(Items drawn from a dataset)
++++
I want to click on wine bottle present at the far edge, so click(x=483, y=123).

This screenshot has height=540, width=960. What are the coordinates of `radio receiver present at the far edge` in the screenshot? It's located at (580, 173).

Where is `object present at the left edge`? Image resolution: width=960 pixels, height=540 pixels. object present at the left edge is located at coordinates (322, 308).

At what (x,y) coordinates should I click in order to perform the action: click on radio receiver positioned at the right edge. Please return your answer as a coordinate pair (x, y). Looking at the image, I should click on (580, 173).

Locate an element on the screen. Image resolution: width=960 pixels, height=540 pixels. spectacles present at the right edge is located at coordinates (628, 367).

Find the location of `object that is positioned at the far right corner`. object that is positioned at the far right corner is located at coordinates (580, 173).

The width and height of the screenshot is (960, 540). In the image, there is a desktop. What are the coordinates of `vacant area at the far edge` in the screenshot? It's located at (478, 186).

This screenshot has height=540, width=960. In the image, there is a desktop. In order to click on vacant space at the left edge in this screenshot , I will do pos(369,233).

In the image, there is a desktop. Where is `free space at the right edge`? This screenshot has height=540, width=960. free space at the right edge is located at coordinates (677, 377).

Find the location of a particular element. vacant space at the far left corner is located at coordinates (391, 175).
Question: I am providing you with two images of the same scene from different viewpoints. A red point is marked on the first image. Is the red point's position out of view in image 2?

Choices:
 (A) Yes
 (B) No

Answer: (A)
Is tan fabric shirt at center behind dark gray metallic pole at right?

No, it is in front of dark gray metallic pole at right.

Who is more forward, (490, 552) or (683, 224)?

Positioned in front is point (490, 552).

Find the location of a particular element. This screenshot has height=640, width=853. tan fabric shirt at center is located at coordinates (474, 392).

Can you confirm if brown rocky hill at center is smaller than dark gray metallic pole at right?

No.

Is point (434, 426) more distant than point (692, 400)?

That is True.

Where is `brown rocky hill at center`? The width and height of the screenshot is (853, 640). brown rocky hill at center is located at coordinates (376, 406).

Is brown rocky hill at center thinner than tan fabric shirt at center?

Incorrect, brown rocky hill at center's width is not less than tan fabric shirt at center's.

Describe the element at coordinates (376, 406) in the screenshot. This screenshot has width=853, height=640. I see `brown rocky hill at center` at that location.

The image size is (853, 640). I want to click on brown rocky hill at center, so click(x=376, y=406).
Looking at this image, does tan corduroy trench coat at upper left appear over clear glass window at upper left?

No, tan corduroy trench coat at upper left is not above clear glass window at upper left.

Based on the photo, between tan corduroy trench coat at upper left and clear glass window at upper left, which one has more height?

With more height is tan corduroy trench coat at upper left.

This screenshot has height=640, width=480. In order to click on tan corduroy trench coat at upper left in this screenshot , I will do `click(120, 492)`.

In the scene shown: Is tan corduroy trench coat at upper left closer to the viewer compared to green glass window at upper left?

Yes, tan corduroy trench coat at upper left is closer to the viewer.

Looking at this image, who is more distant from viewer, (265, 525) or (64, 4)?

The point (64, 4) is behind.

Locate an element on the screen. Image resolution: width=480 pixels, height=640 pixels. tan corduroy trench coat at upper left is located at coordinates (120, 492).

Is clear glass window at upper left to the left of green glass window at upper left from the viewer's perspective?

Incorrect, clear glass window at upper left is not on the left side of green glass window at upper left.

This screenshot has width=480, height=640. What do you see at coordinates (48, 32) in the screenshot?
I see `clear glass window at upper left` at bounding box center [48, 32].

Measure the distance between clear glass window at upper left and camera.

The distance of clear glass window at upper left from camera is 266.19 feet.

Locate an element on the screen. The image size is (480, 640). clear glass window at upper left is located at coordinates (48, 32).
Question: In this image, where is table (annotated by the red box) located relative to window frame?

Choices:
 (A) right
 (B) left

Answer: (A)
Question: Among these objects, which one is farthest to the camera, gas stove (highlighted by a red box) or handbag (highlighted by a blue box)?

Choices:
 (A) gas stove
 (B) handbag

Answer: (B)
++++
→ Stated problem
Set down the lines verbatim, beginning at the line containing "Positioned in front is point (490, 552)." and continuing through the line containing "That is True.".

→ Final answer
Positioned in front is point (490, 552).

Find the location of a particular element. This screenshot has height=640, width=853. tan fabric shirt at center is located at coordinates (474, 392).

Can you confirm if brown rocky hill at center is smaller than dark gray metallic pole at right?

No.

Is point (434, 426) more distant than point (692, 400)?

That is True.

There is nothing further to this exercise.